Records drawn from a dataset
◇ ◇ ◇ ◇ ◇
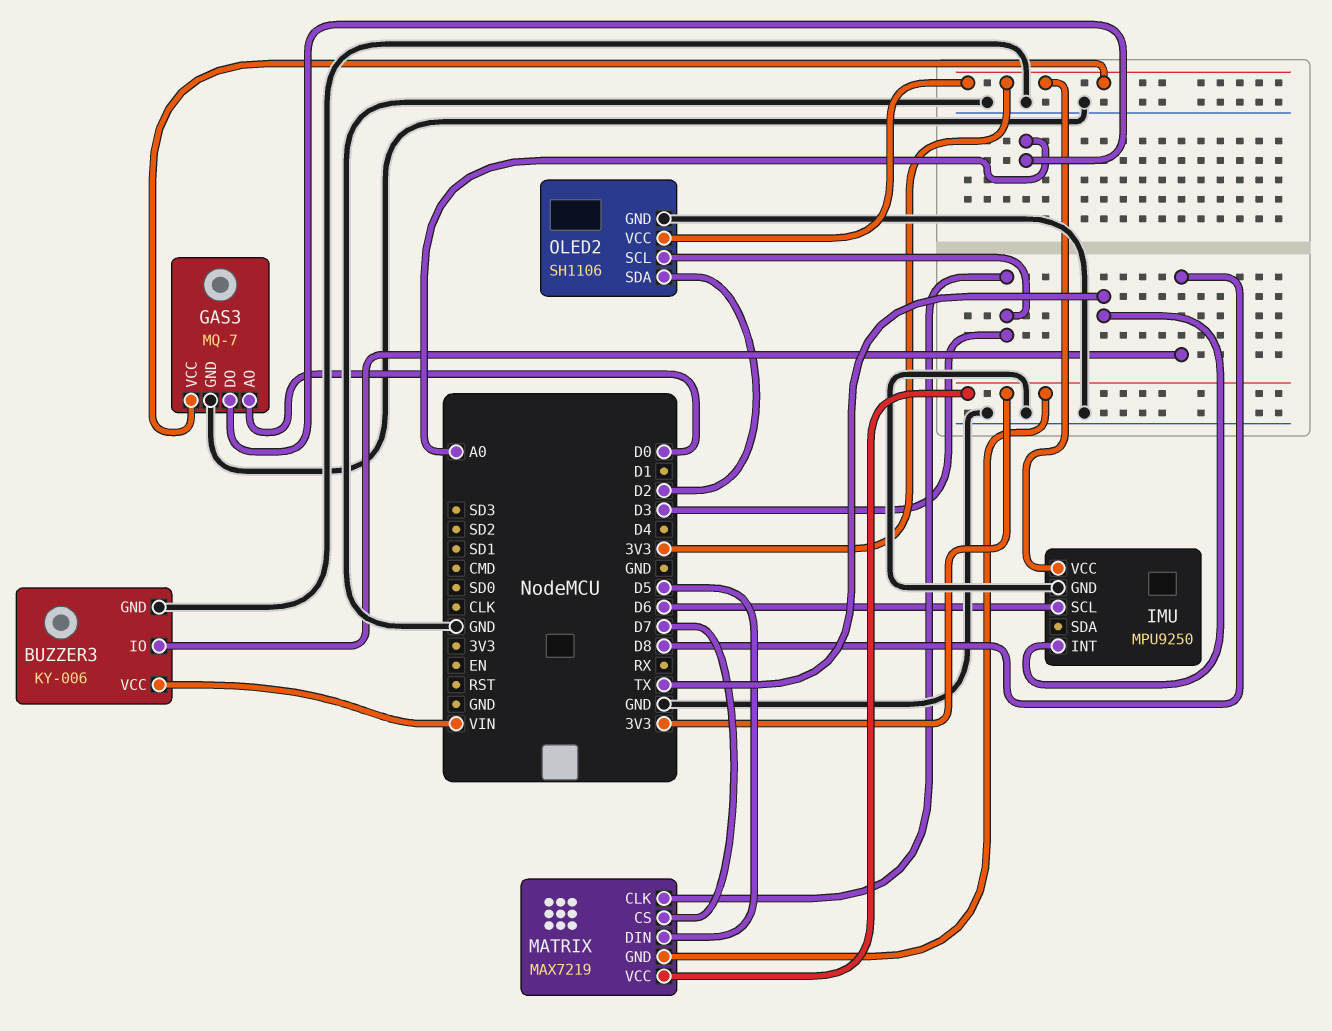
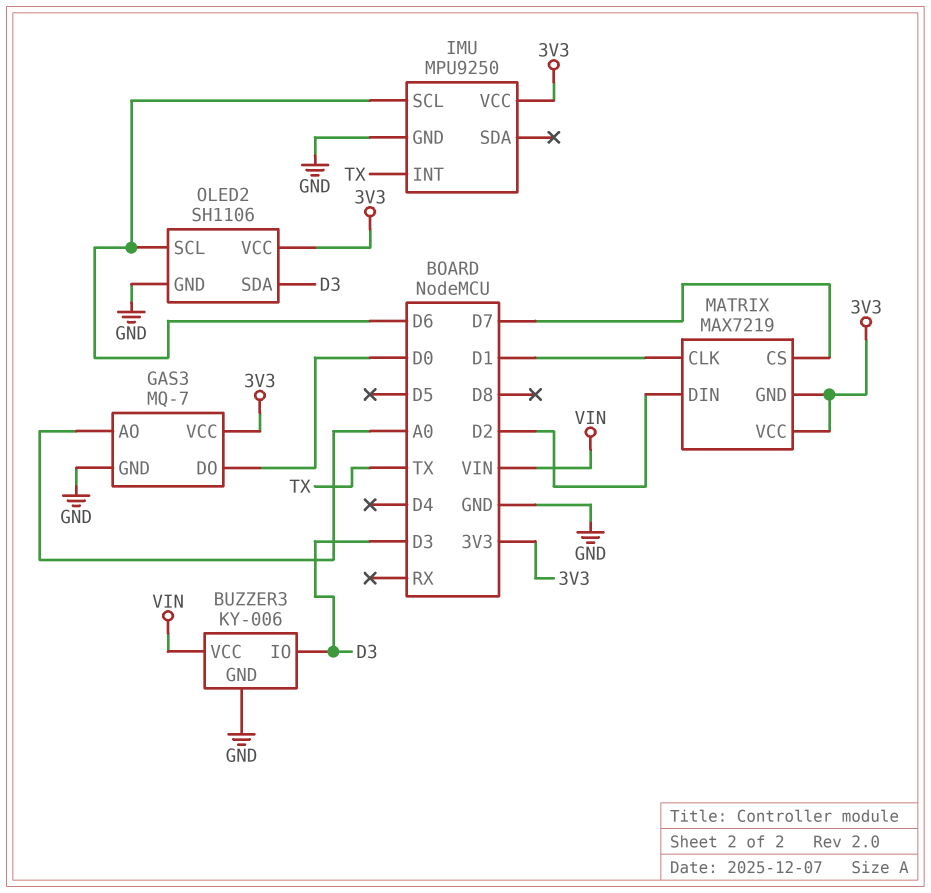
BUZZER3 pin IO: D8 -> D3
GAS3 pin AO: D0 -> A0
GAS3 pin DO: A0 -> D0
MATRIX pin CLK: D3 -> D1
MATRIX pin DIN: D5 -> D2
OLED2 pin SCL: D3 -> D6
OLED2 pin SDA: D2 -> D3

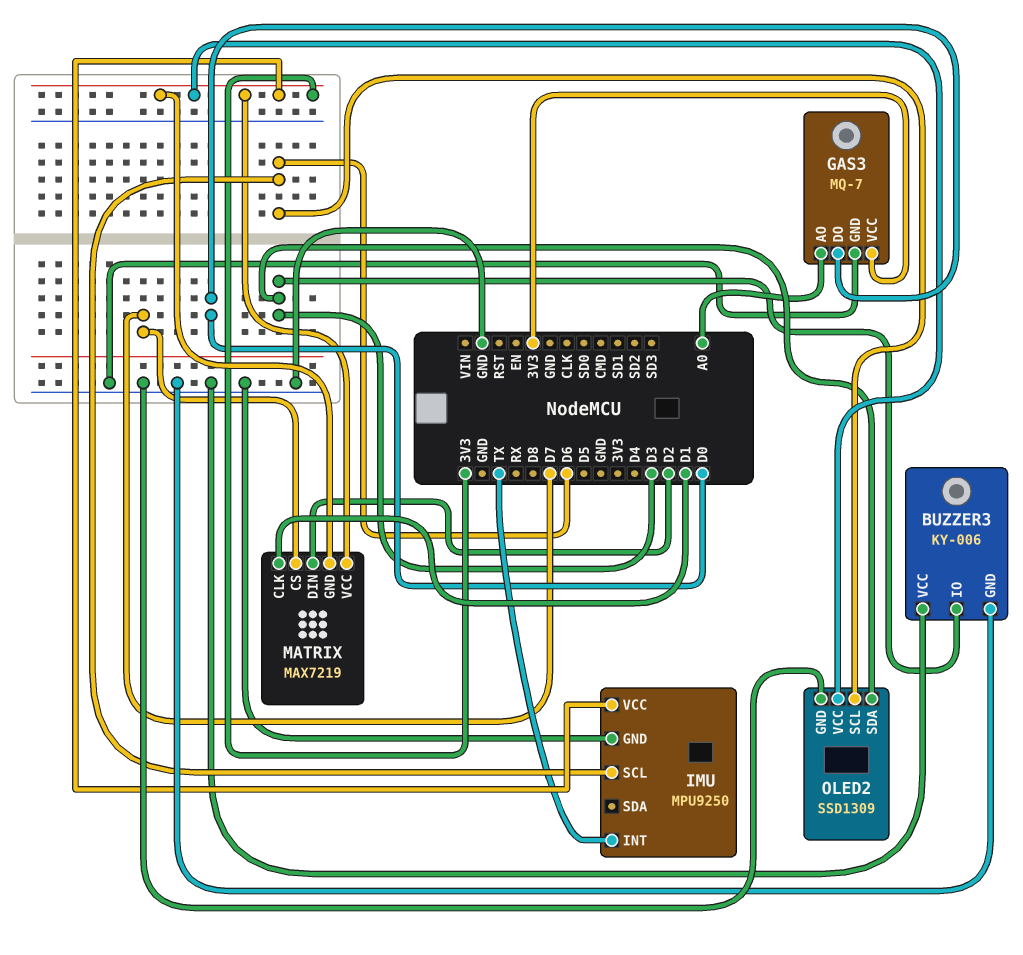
BUZZER3 pin VCC: VIN -> GND
OLED2: SH1106 -> SSD1309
◇ ◇ ◇ ◇ ◇
Task goal: Please return every record above exactly, but leave out the pictures.

Output for this exercise:
BUZZER3 pin IO: D8 -> D3
GAS3 pin AO: D0 -> A0
GAS3 pin DO: A0 -> D0
MATRIX pin CLK: D3 -> D1
MATRIX pin DIN: D5 -> D2
OLED2 pin SCL: D3 -> D6
OLED2 pin SDA: D2 -> D3

BUZZER3 pin VCC: VIN -> GND
OLED2: SH1106 -> SSD1309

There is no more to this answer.